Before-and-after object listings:
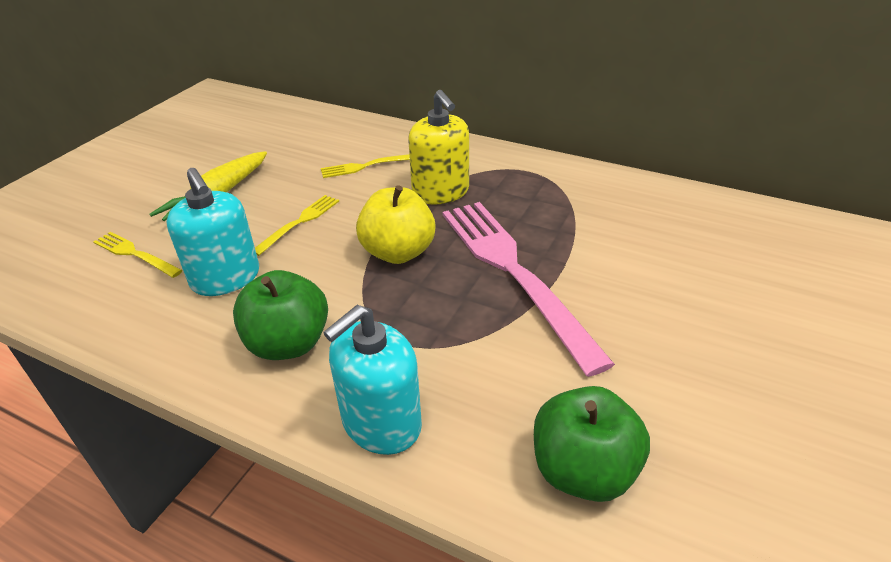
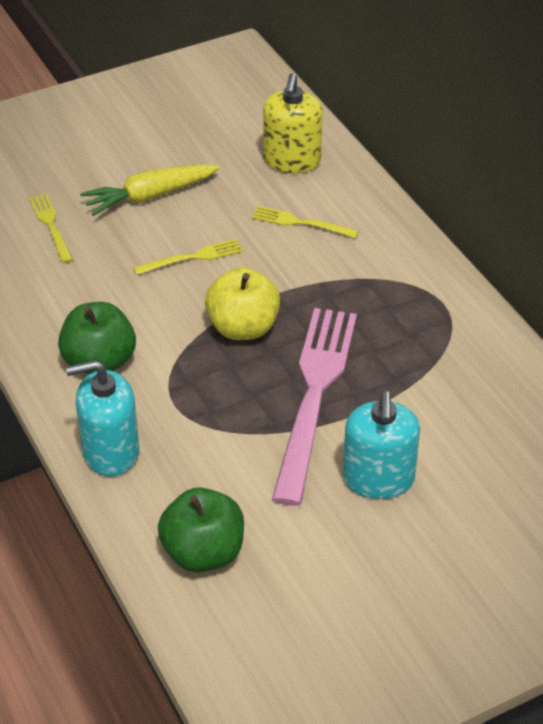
camera: 35 degrees right, 5 degrees up
(226, 278) = (98, 283): turquoise soap dispenser -> turquoise soap dispenser (378, 479)
(440, 192) = (337, 286): yellow soap dispenser -> yellow soap dispenser (292, 160)

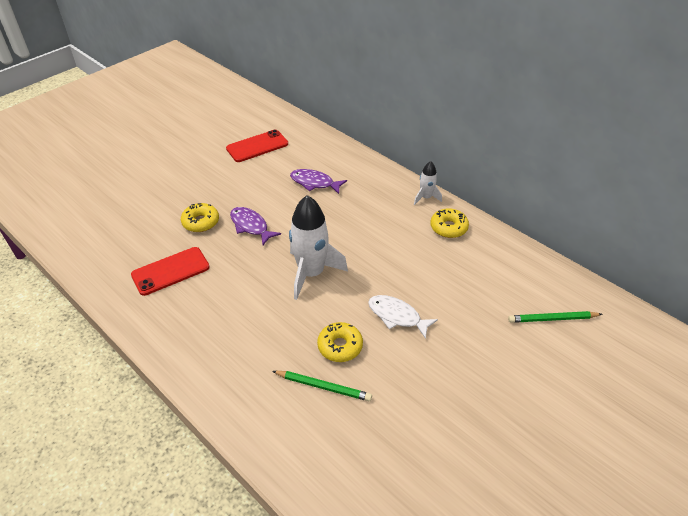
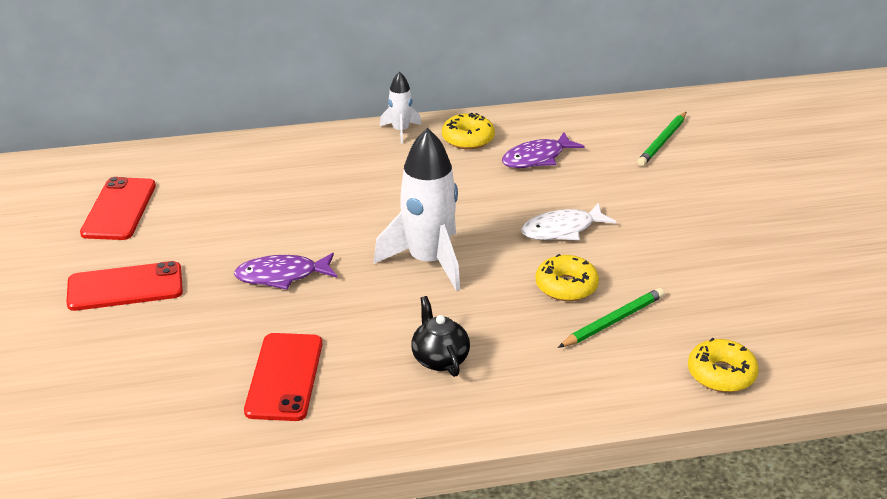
camera: 55 degrees left, 10 degrees down
(200, 182) = (125, 287): none -> red phone
(201, 222) = (216, 316): yellow donut -> yellow donut (721, 374)
(227, 323) = (440, 359): none -> black teapot
(314, 183) = (265, 194): purple fish -> purple fish (537, 158)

Task requirements
Return, from the data, each line that has the word "dispenser" in it.

Output for this exercise
(226, 278) = (98, 283): turquoise soap dispenser -> turquoise soap dispenser (378, 479)
(440, 192) = (337, 286): yellow soap dispenser -> yellow soap dispenser (292, 160)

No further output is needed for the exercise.